▸ Task objective:
Rewrite all of the material below as a numbered list, leaving out any blank lines.

▸ Materials provided:
--

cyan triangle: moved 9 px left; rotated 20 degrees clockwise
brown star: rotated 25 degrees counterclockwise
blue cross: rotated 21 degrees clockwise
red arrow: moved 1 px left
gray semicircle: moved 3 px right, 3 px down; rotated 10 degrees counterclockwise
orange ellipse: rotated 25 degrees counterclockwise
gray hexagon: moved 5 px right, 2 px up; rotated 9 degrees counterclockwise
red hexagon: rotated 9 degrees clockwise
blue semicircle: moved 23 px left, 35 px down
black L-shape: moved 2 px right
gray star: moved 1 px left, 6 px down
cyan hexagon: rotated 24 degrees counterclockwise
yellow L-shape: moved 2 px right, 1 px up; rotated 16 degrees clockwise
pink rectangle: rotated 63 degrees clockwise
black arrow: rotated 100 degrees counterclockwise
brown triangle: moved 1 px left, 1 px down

--

▸ Output below:
1. cyan triangle: moved 9 px left; rotated 20 degrees clockwise
2. brown star: rotated 25 degrees counterclockwise
3. blue cross: rotated 21 degrees clockwise
4. red arrow: moved 1 px left
5. gray semicircle: moved 3 px right, 3 px down; rotated 10 degrees counterclockwise
6. orange ellipse: rotated 25 degrees counterclockwise
7. gray hexagon: moved 5 px right, 2 px up; rotated 9 degrees counterclockwise
8. red hexagon: rotated 9 degrees clockwise
9. blue semicircle: moved 23 px left, 35 px down
10. black L-shape: moved 2 px right
11. gray star: moved 1 px left, 6 px down
12. cyan hexagon: rotated 24 degrees counterclockwise
13. yellow L-shape: moved 2 px right, 1 px up; rotated 16 degrees clockwise
14. pink rectangle: rotated 63 degrees clockwise
15. black arrow: rotated 100 degrees counterclockwise
16. brown triangle: moved 1 px left, 1 px down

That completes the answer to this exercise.